──────── THE DATA
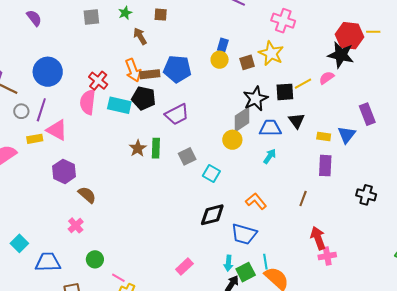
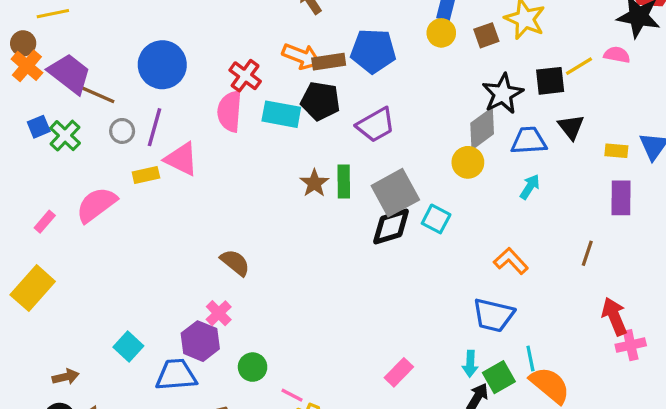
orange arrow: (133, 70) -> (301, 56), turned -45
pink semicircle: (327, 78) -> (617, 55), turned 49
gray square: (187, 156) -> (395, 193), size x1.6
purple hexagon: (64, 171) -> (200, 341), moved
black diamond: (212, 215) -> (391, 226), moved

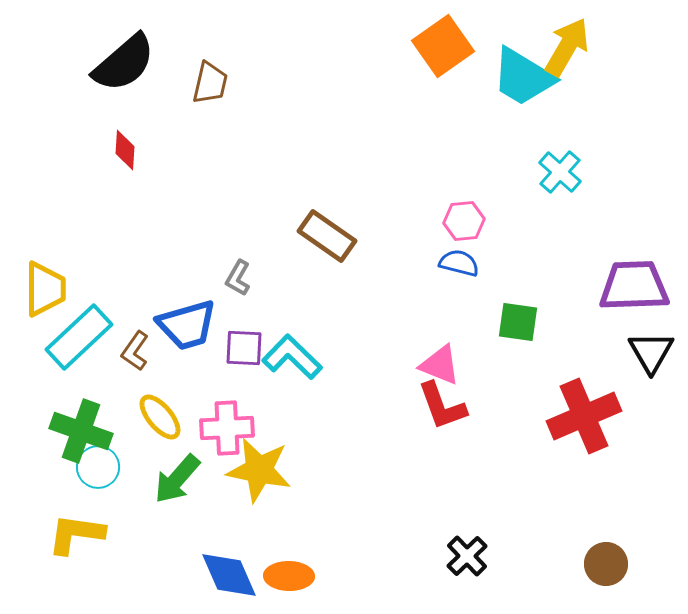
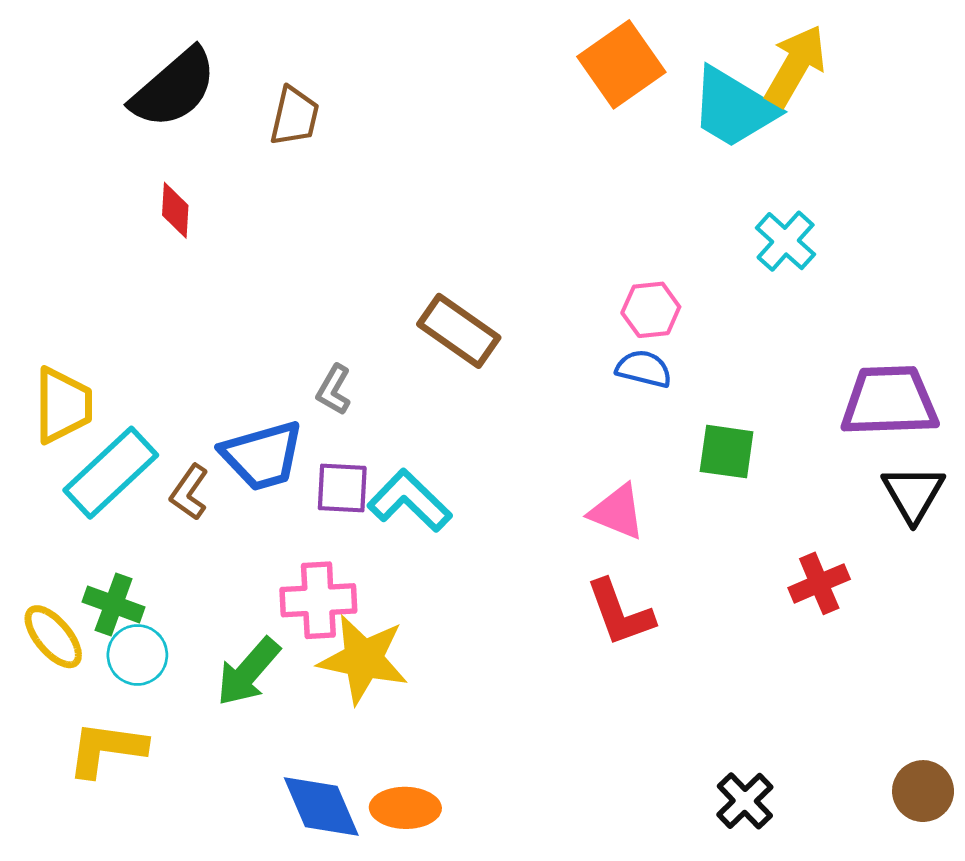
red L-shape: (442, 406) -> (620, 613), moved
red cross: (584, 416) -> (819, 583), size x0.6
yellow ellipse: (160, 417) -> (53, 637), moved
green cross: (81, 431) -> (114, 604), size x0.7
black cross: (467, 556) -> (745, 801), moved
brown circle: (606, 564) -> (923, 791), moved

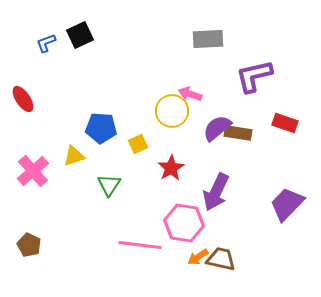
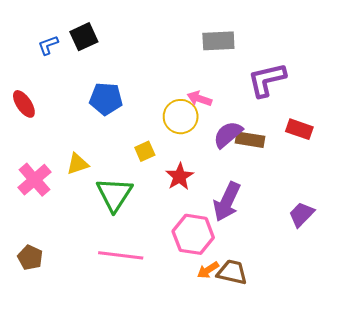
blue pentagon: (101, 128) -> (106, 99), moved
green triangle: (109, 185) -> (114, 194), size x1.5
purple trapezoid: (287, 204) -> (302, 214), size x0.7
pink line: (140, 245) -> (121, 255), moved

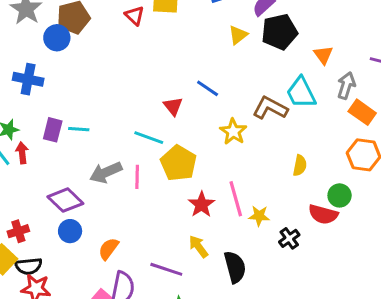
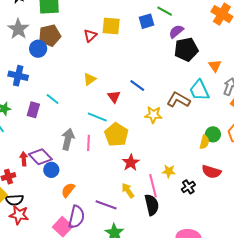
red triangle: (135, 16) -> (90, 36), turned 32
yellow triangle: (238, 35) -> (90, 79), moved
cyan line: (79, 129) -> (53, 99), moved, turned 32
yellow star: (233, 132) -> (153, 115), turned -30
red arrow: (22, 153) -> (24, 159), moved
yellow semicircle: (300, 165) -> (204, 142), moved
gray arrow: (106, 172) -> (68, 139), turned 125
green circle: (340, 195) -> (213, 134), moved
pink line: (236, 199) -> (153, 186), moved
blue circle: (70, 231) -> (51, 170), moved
────────────────
YOUR TASK
Every line of the data above that includes "purple" should be listed.

SOLUTION TO THIS TASK
purple hexagon: (64, 171) -> (200, 341), moved
purple trapezoid: (287, 204) -> (302, 214), size x0.7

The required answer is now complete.